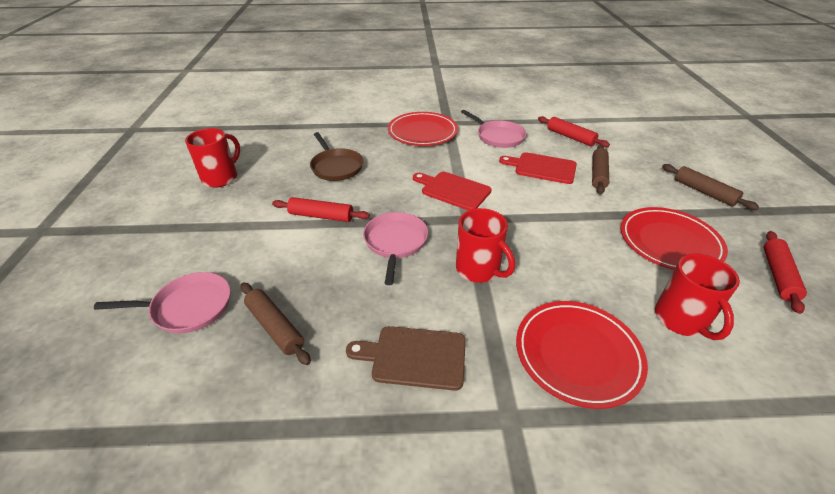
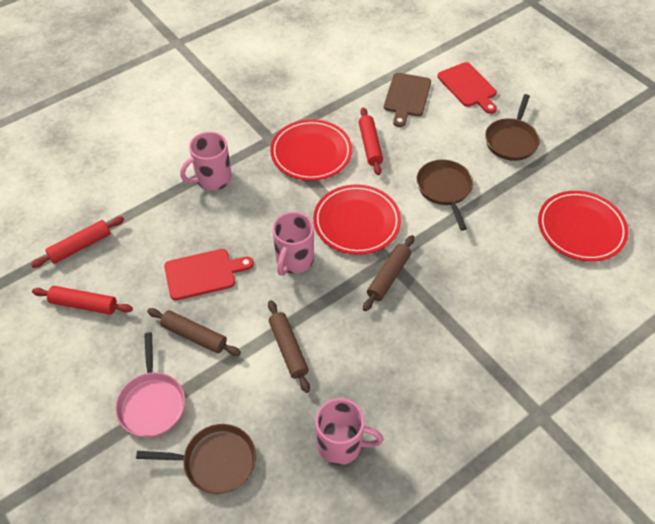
brown pan: [310,132,363,181] = 1 -> [136,424,256,494] [416,160,473,231] [485,94,540,161] = 3
pink mug: none = 0 -> [180,132,232,190] [273,212,314,276] [315,398,383,465] = 3
pink pan: [94,272,230,333] [363,212,428,285] [461,110,527,148] = 3 -> [115,333,185,437] = 1
red mug: [185,128,240,188] [456,208,515,283] [655,253,740,340] = 3 -> none = 0

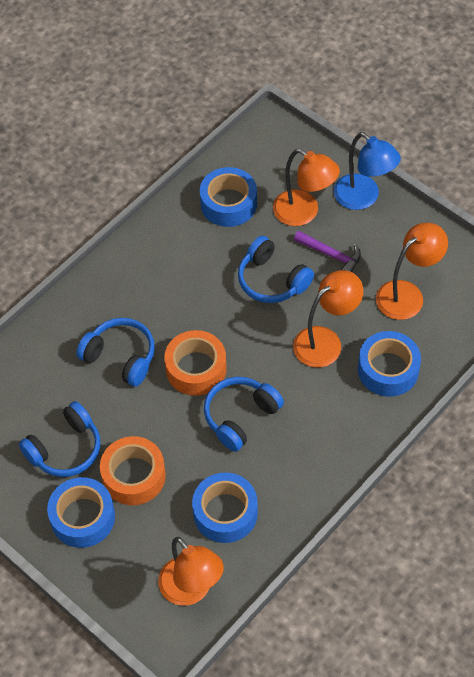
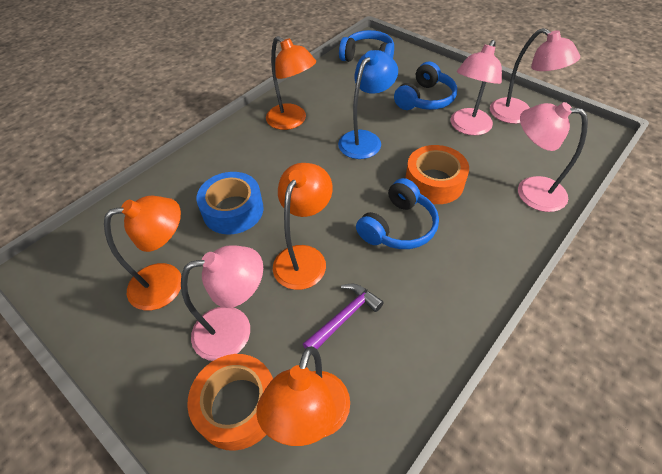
blue headphones: [19,401,100,477] [76,318,155,387] [204,377,284,452] [238,236,314,303] = 4 -> [339,30,394,62] [356,178,439,249] [394,62,457,110] = 3
blue tape: [47,477,115,548] [192,473,258,543] [200,167,257,227] [358,331,421,397] = 4 -> [196,172,264,234] = 1
pink lamp: none = 0 -> [181,245,263,361] [450,40,502,135] [490,28,580,124] [518,102,588,212] = 4

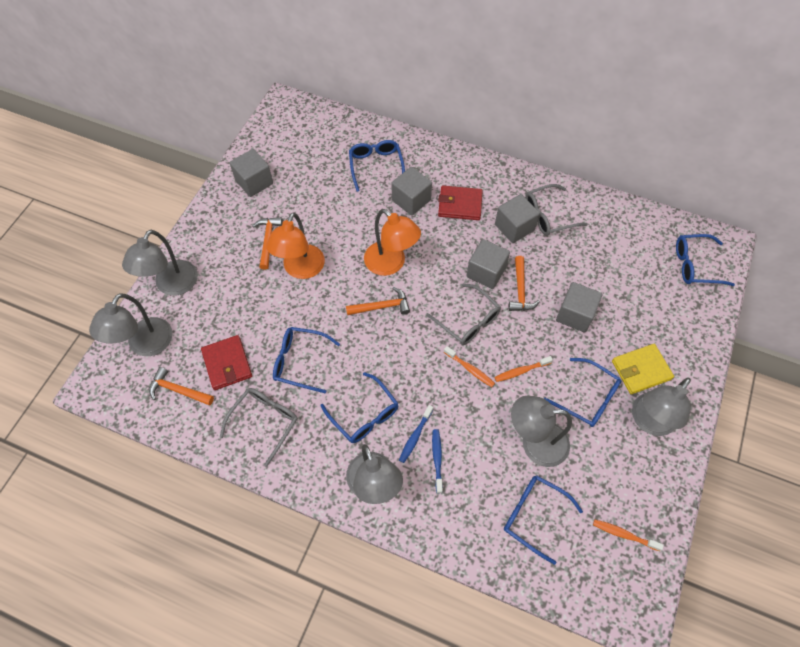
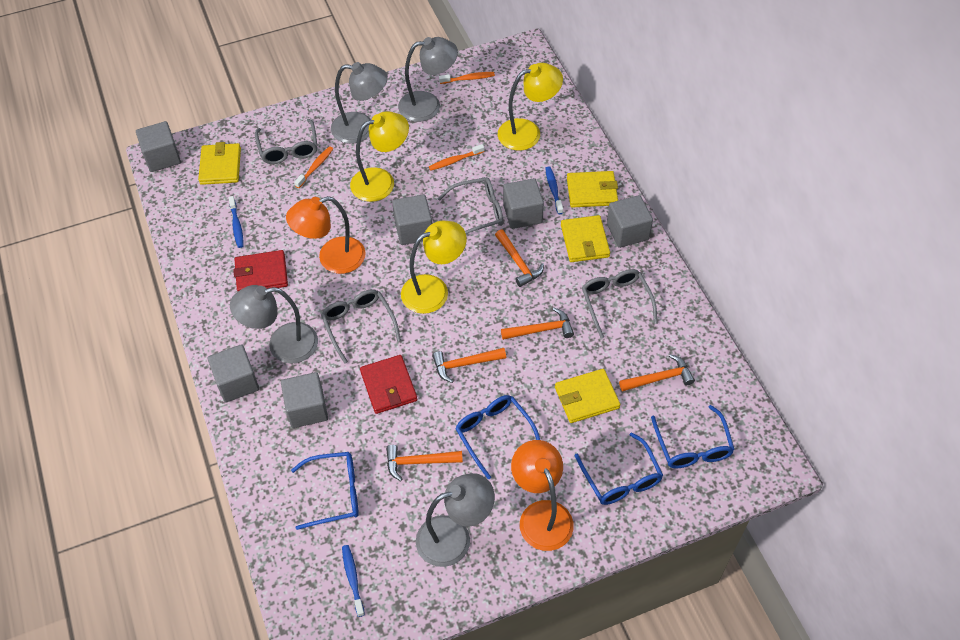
blue glasses: [273,327,340,393] [320,372,399,443] [349,140,405,192] [504,475,583,565] [544,358,621,427] [676,234,735,286] = 6 -> [291,452,359,530] [455,395,540,479] [575,432,663,505] [651,405,735,468] = 4
blue toothbrush: [399,405,433,463] [432,429,443,493] = 2 -> [228,196,244,248] [342,545,365,617] [545,166,563,214] = 3
grey cube: [230,149,273,197] [392,167,432,216] [467,239,510,289] [495,194,540,243] [556,282,602,332] = 5 -> [136,121,181,172] [208,344,259,403] [281,372,328,428] [392,194,432,245] [503,178,544,229] [607,195,653,248] = 6
grey glasses: [220,388,298,466] [426,284,501,345] [525,184,588,236] = 3 -> [255,119,317,164] [321,289,401,364] [437,177,503,234] [582,269,658,338] = 4
grey lamp: [89,293,173,356] [122,230,198,296] [346,444,403,504] [511,396,572,467] [632,378,691,436] = 5 -> [230,285,318,364] [331,62,388,144] [398,37,458,122] [416,473,495,567] = 4
orange hammer: [149,367,214,405] [253,217,283,270] [346,287,410,315] [508,256,540,311] = 4 -> [386,445,463,481] [432,348,506,383] [495,229,544,287] [501,308,574,340] [619,354,695,392] = 5
yellow lamp: none = 0 -> [350,111,409,202] [401,221,467,314] [498,63,563,151] = 3
yellow wallet: [612,344,674,394] = 1 -> [198,142,241,185] [555,369,620,423] [561,215,610,262] [567,171,618,208] = 4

• Request: Repeat the listing word for word. Leave images out.

• Output of the exercise:
brown pan: [310,132,363,181] = 1 -> [136,424,256,494] [416,160,473,231] [485,94,540,161] = 3
pink mug: none = 0 -> [180,132,232,190] [273,212,314,276] [315,398,383,465] = 3
pink pan: [94,272,230,333] [363,212,428,285] [461,110,527,148] = 3 -> [115,333,185,437] = 1
red mug: [185,128,240,188] [456,208,515,283] [655,253,740,340] = 3 -> none = 0

blue headphones: [19,401,100,477] [76,318,155,387] [204,377,284,452] [238,236,314,303] = 4 -> [339,30,394,62] [356,178,439,249] [394,62,457,110] = 3
blue tape: [47,477,115,548] [192,473,258,543] [200,167,257,227] [358,331,421,397] = 4 -> [196,172,264,234] = 1
pink lamp: none = 0 -> [181,245,263,361] [450,40,502,135] [490,28,580,124] [518,102,588,212] = 4

blue glasses: [273,327,340,393] [320,372,399,443] [349,140,405,192] [504,475,583,565] [544,358,621,427] [676,234,735,286] = 6 -> [291,452,359,530] [455,395,540,479] [575,432,663,505] [651,405,735,468] = 4
blue toothbrush: [399,405,433,463] [432,429,443,493] = 2 -> [228,196,244,248] [342,545,365,617] [545,166,563,214] = 3
grey cube: [230,149,273,197] [392,167,432,216] [467,239,510,289] [495,194,540,243] [556,282,602,332] = 5 -> [136,121,181,172] [208,344,259,403] [281,372,328,428] [392,194,432,245] [503,178,544,229] [607,195,653,248] = 6
grey glasses: [220,388,298,466] [426,284,501,345] [525,184,588,236] = 3 -> [255,119,317,164] [321,289,401,364] [437,177,503,234] [582,269,658,338] = 4
grey lamp: [89,293,173,356] [122,230,198,296] [346,444,403,504] [511,396,572,467] [632,378,691,436] = 5 -> [230,285,318,364] [331,62,388,144] [398,37,458,122] [416,473,495,567] = 4
orange hammer: [149,367,214,405] [253,217,283,270] [346,287,410,315] [508,256,540,311] = 4 -> [386,445,463,481] [432,348,506,383] [495,229,544,287] [501,308,574,340] [619,354,695,392] = 5
yellow lamp: none = 0 -> [350,111,409,202] [401,221,467,314] [498,63,563,151] = 3
yellow wallet: [612,344,674,394] = 1 -> [198,142,241,185] [555,369,620,423] [561,215,610,262] [567,171,618,208] = 4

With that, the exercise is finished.